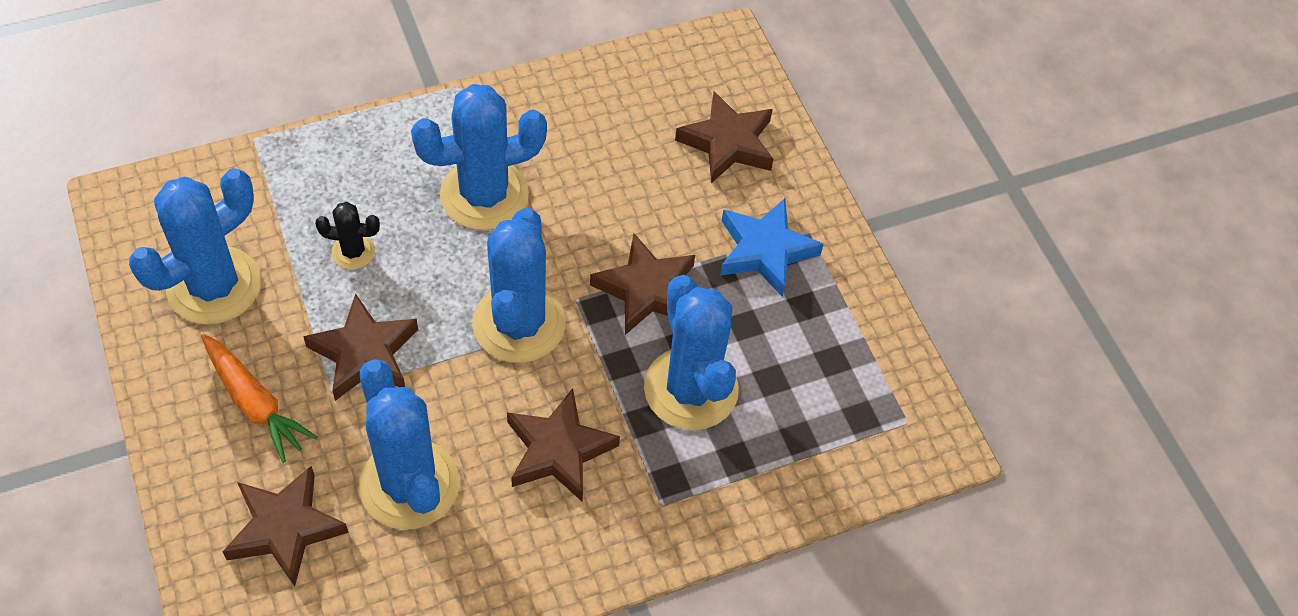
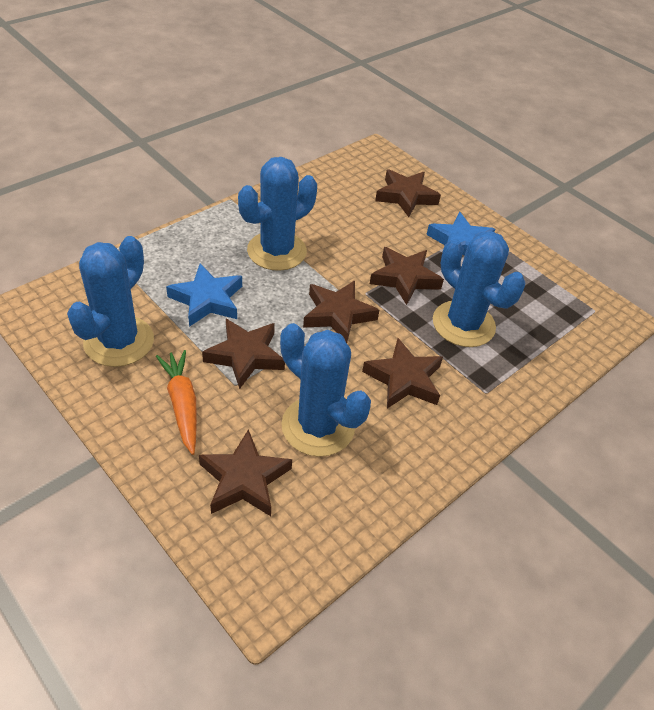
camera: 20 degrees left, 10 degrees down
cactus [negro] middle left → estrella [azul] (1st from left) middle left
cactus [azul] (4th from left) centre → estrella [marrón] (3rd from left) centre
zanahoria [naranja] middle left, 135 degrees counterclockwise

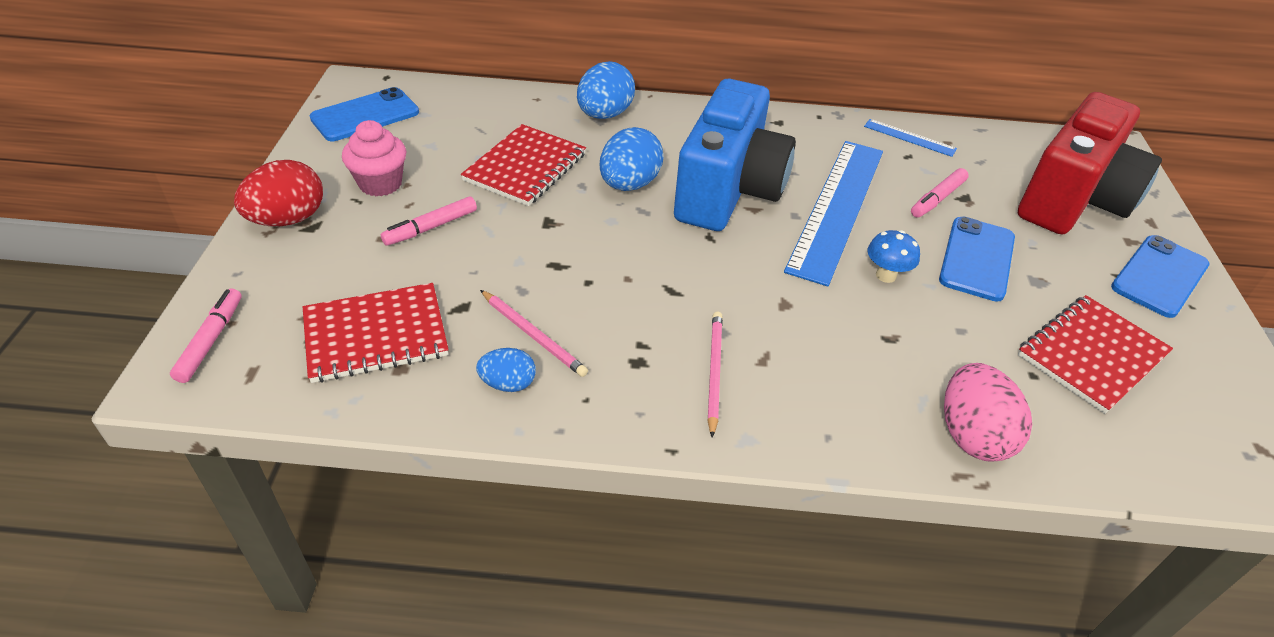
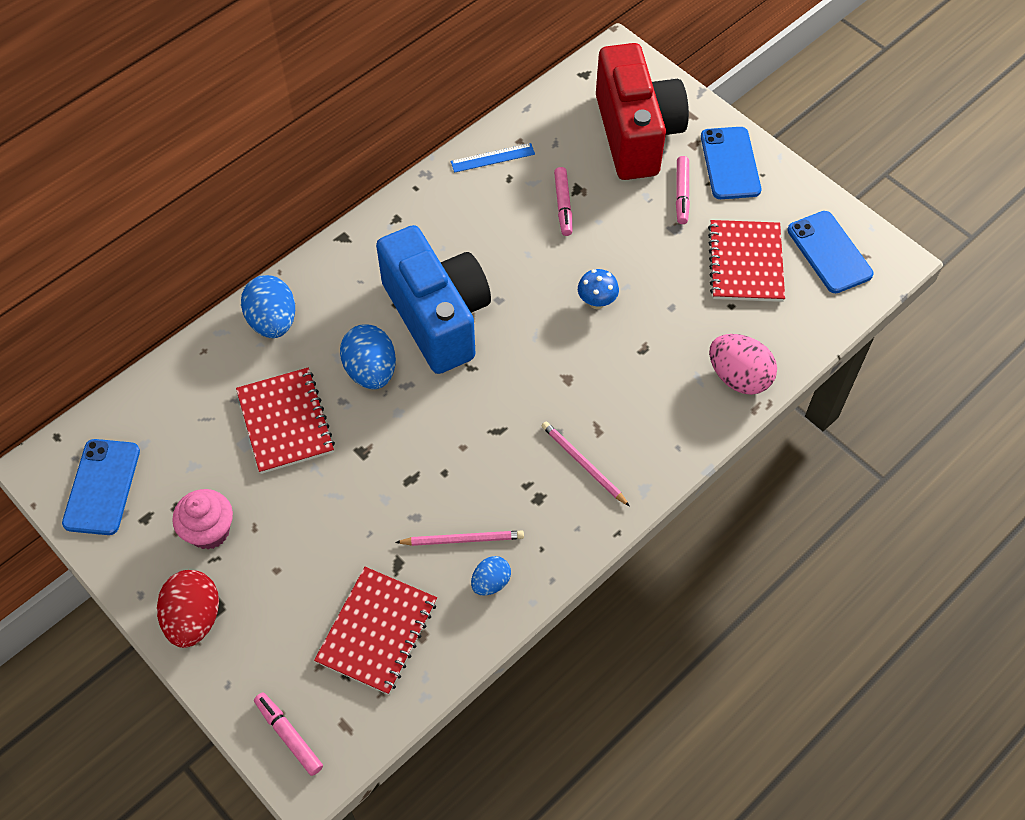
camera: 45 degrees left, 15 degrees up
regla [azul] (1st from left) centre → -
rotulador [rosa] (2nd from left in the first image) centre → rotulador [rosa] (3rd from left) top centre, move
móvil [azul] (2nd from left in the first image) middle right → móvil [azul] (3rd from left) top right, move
.....
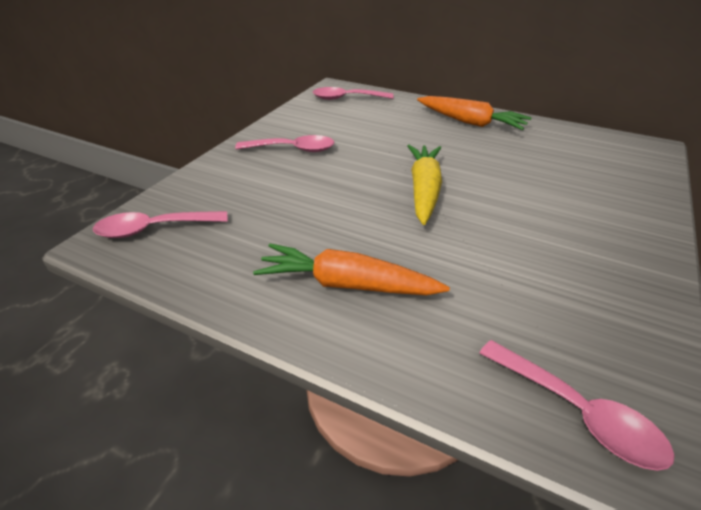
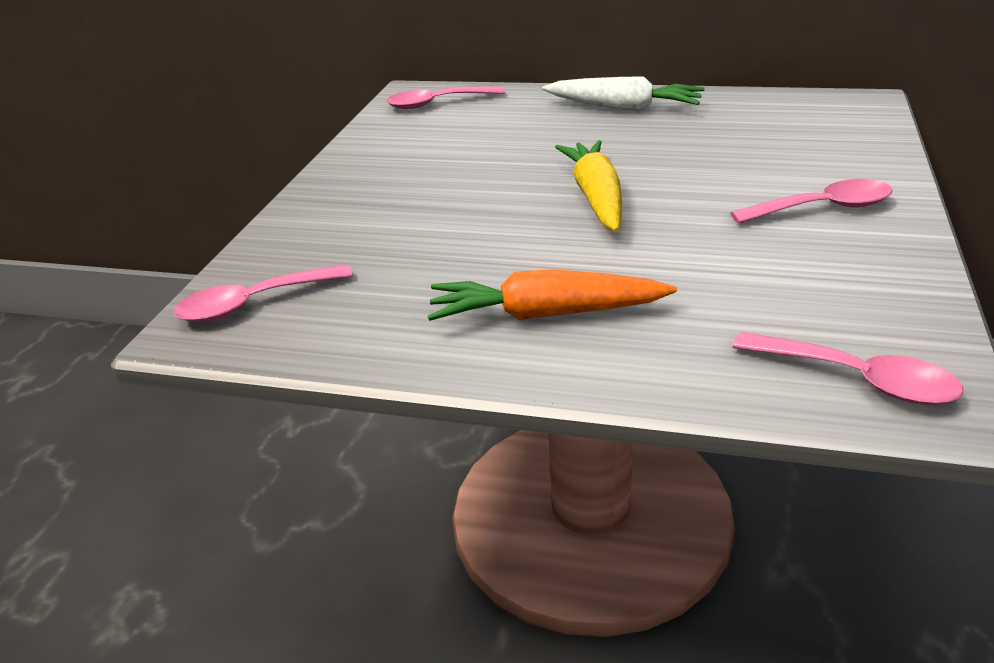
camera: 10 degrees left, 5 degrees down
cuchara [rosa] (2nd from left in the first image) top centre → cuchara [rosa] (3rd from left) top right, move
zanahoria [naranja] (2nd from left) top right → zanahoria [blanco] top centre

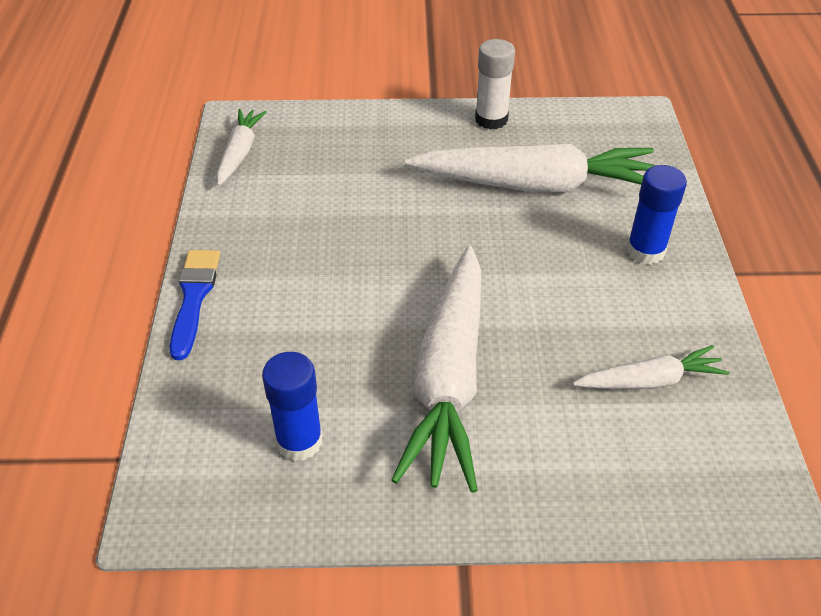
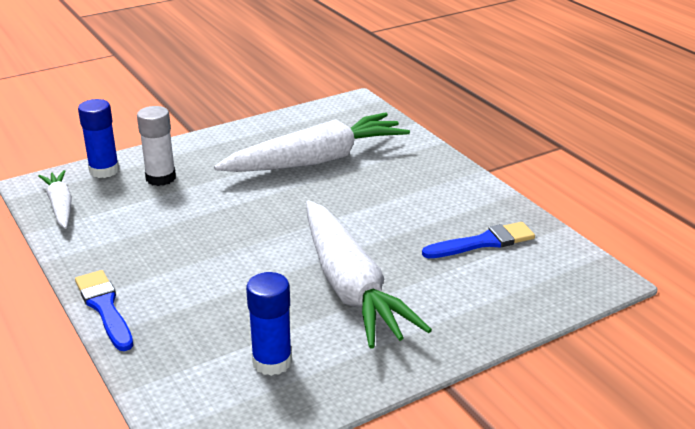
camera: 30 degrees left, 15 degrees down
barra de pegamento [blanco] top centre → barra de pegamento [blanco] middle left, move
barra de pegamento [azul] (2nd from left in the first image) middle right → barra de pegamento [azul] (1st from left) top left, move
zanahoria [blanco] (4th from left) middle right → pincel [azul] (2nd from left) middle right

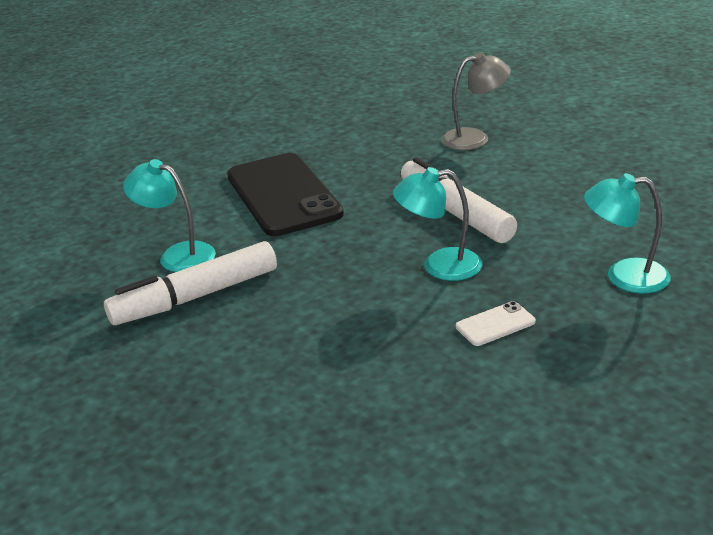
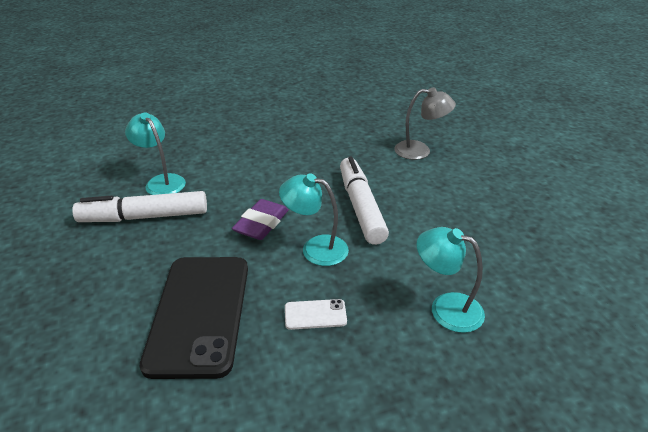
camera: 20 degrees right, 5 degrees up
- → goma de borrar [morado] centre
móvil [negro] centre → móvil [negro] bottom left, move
.....
=== Your goal ===
Using the listing above, copy exactly the line that contains "cactus [negro] middle", the line that contains "cactus [azul] (4th", and each line that falls between them.

=== Output for this task ===
cactus [negro] middle left → estrella [azul] (1st from left) middle left
cactus [azul] (4th from left) centre → estrella [marrón] (3rd from left) centre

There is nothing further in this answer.